• _Problem to solve_:
Please write out the full listing beneath this line exactly, skipping its images.

• _Information_:
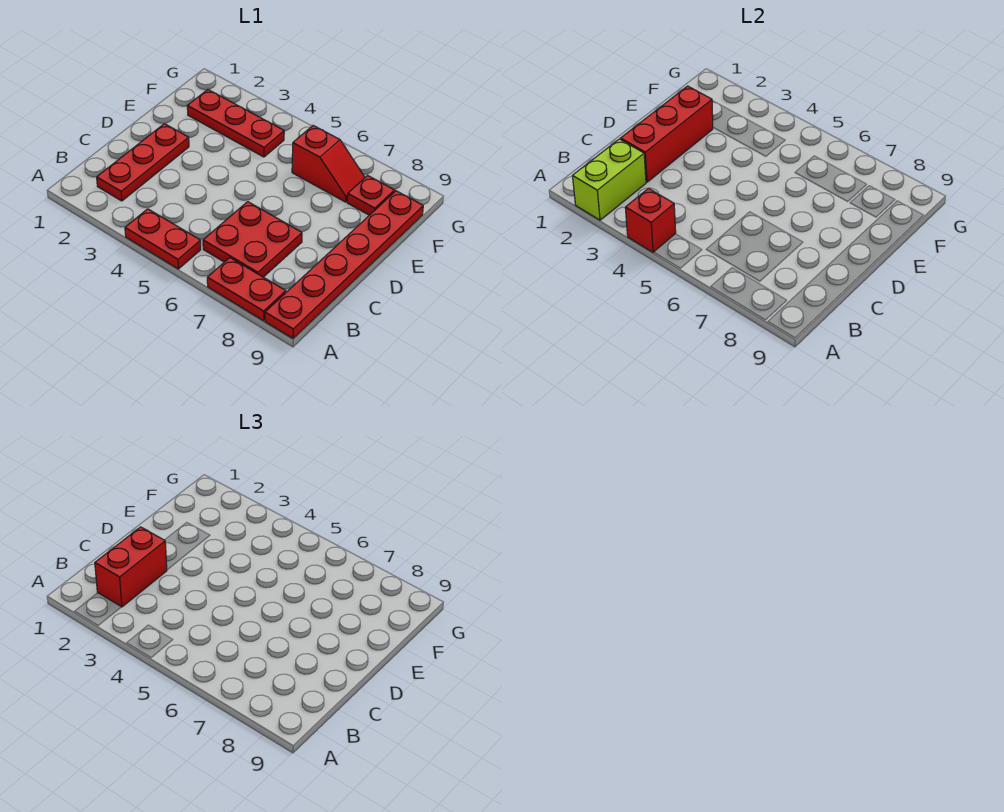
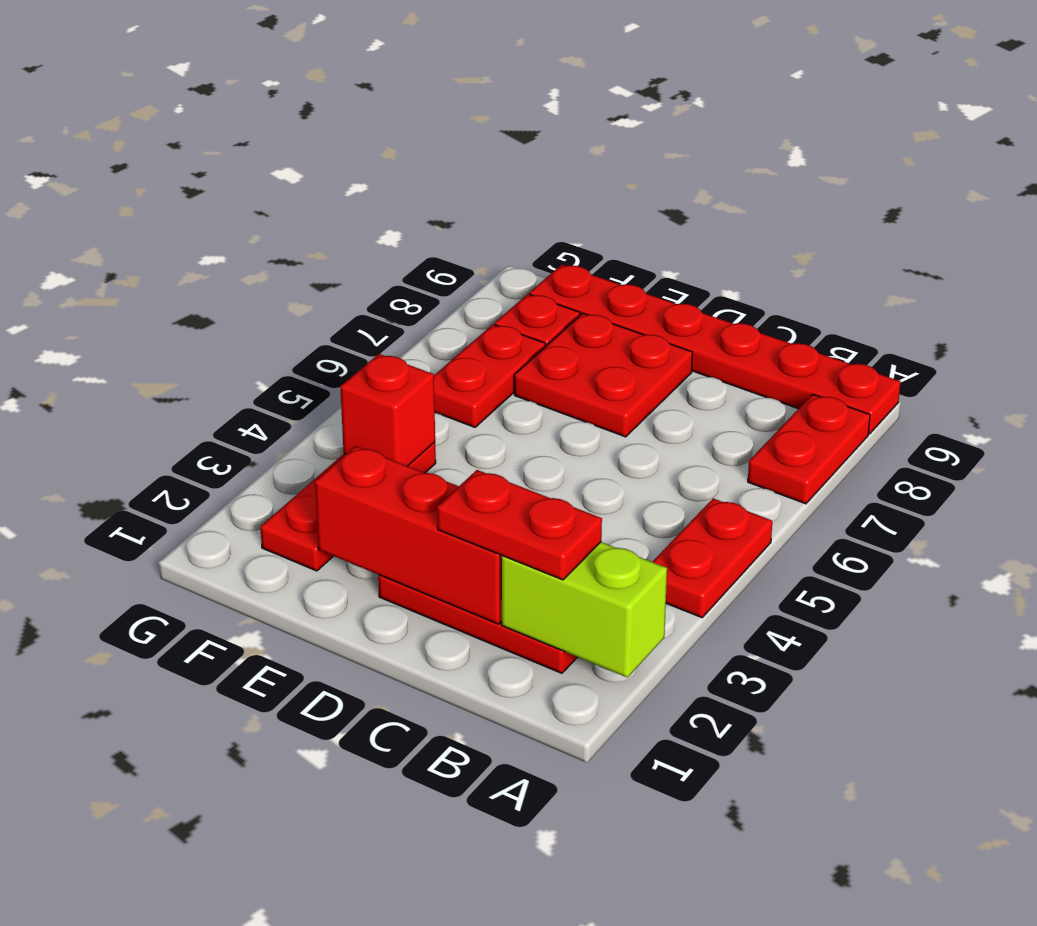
red brick A4 level 2 -> red brick F4 level 2
red brick B2:C2 level 3 -> red plate B2:C2 level 3
red plate B6:C7 level 1 -> red plate D7:E8 level 1
red slope F6:F7 level 1 top 6 -> red plate F6:F7 level 1

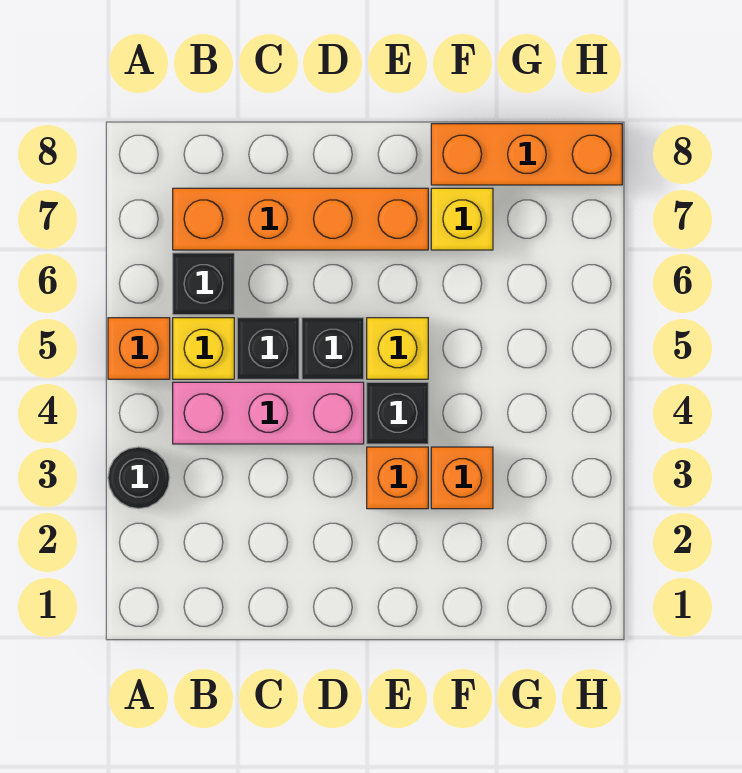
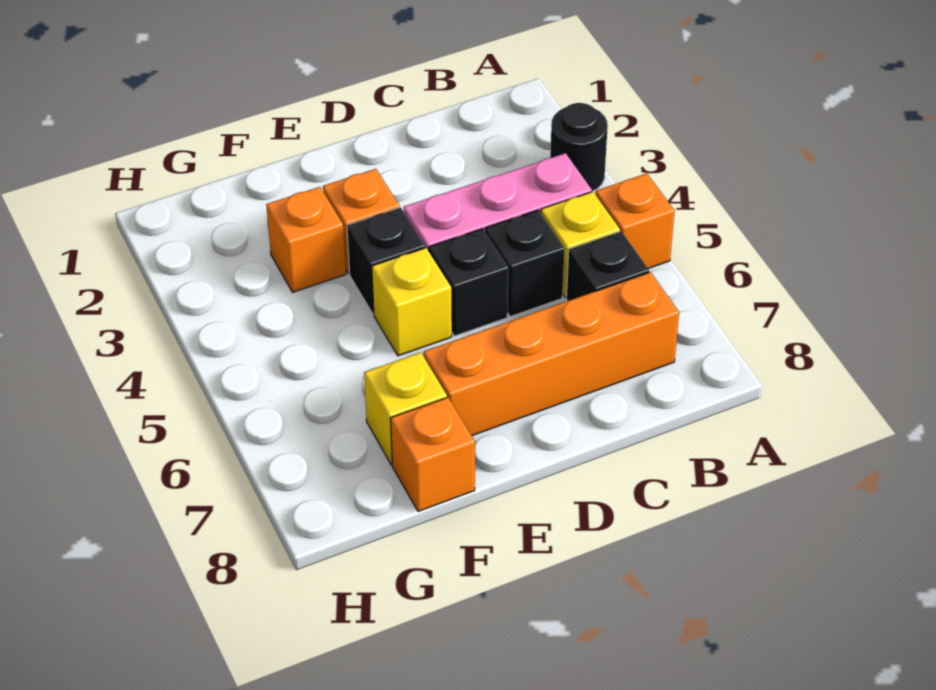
orange brick F8:H8 level 1 -> orange brick F8 level 1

• _Exercise result_:
red brick A4 level 2 -> red brick F4 level 2
red brick B2:C2 level 3 -> red plate B2:C2 level 3
red plate B6:C7 level 1 -> red plate D7:E8 level 1
red slope F6:F7 level 1 top 6 -> red plate F6:F7 level 1

orange brick F8:H8 level 1 -> orange brick F8 level 1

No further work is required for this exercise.